+++ Available data +++

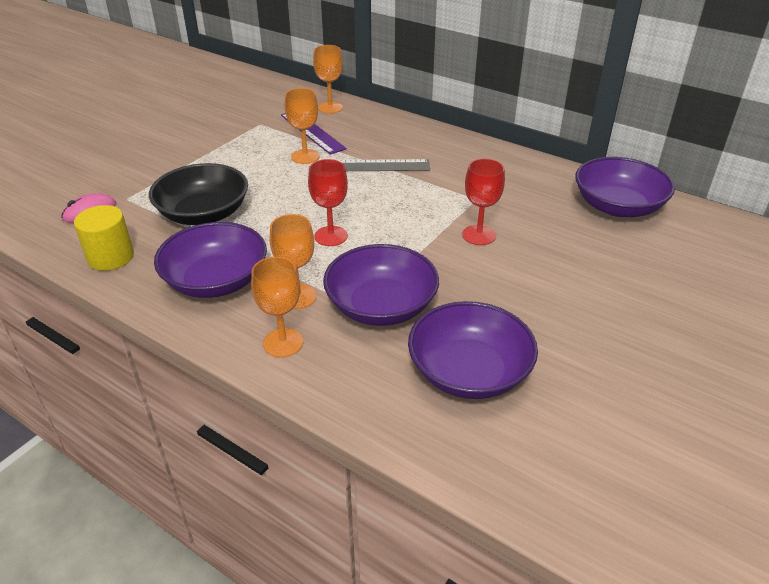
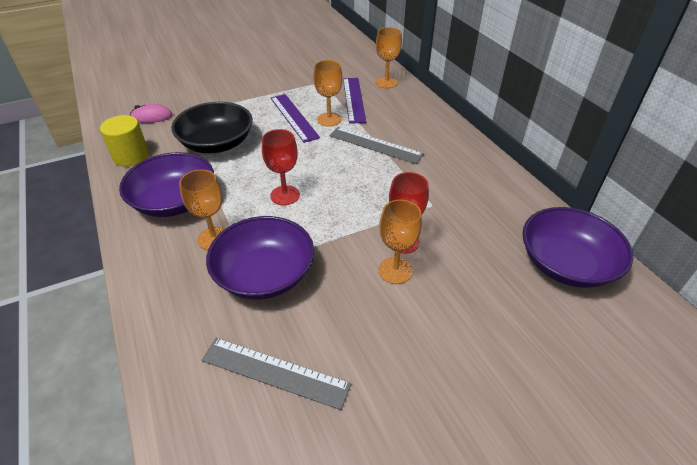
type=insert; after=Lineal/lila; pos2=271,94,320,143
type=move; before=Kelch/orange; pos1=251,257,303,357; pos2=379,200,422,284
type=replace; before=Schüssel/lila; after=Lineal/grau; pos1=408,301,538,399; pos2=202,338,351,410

+++

__Exercise details__: Your reply should be a single number: the count of lines above that include the string "before".

__Output for this exercise__: 2